**PROBLEM:**
Go through the entries below and copy each line containing the word "camera".

**DATA:**
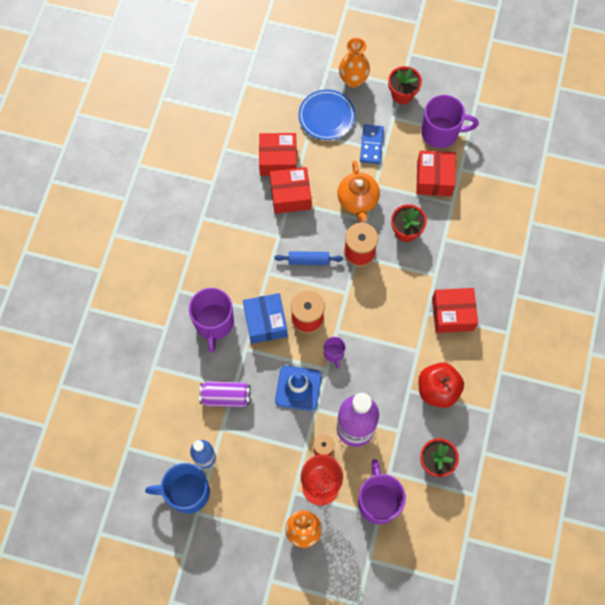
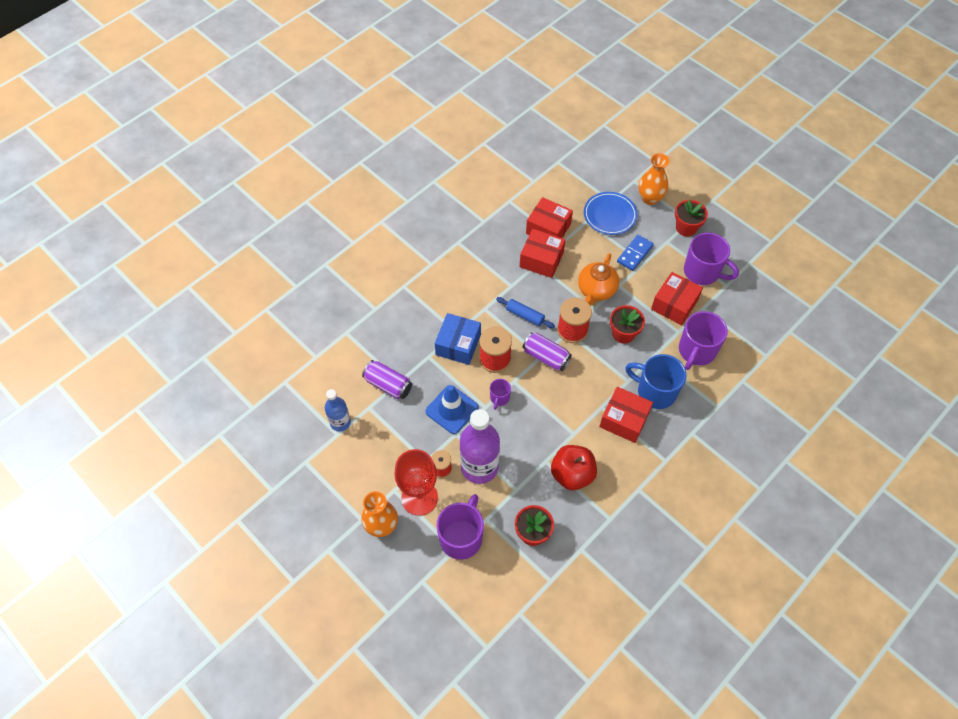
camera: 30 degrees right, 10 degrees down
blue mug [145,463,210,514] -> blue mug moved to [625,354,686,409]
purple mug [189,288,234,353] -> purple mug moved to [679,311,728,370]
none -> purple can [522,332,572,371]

==

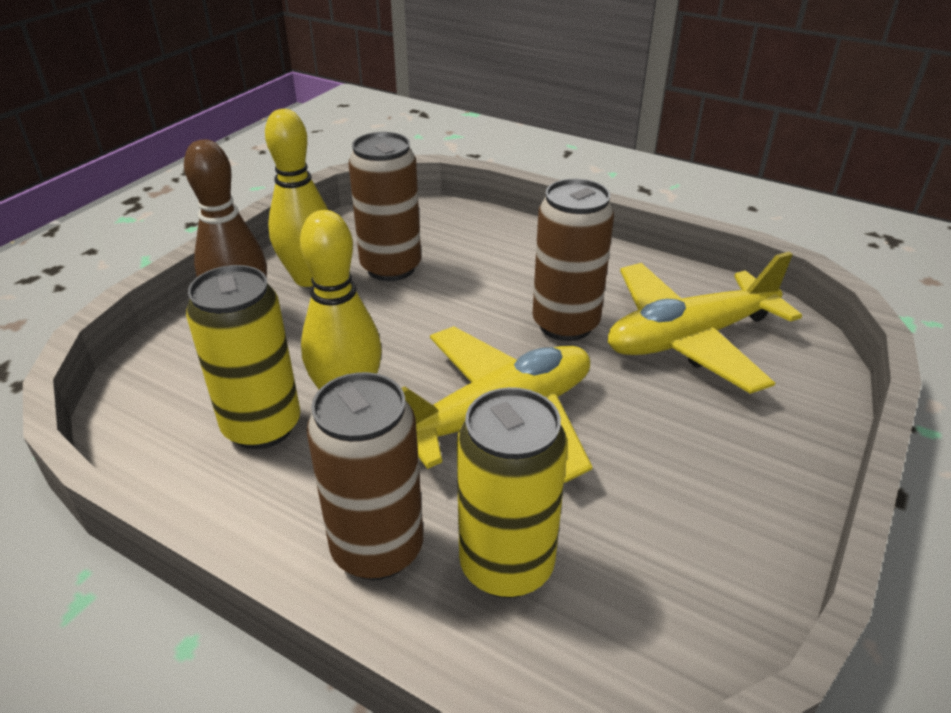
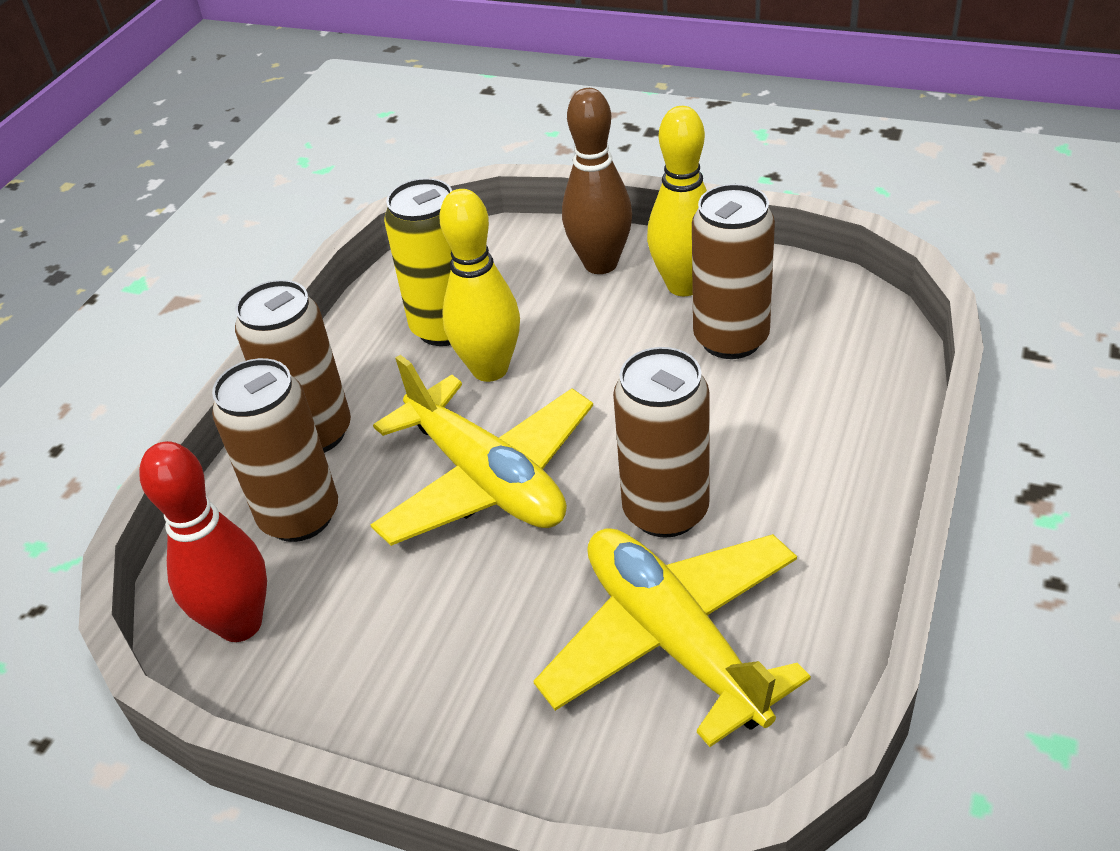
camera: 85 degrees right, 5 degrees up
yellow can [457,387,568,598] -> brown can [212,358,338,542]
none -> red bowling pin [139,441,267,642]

**RESPONSE TO THE EXERCISE:**
camera: 30 degrees right, 10 degrees down
camera: 85 degrees right, 5 degrees up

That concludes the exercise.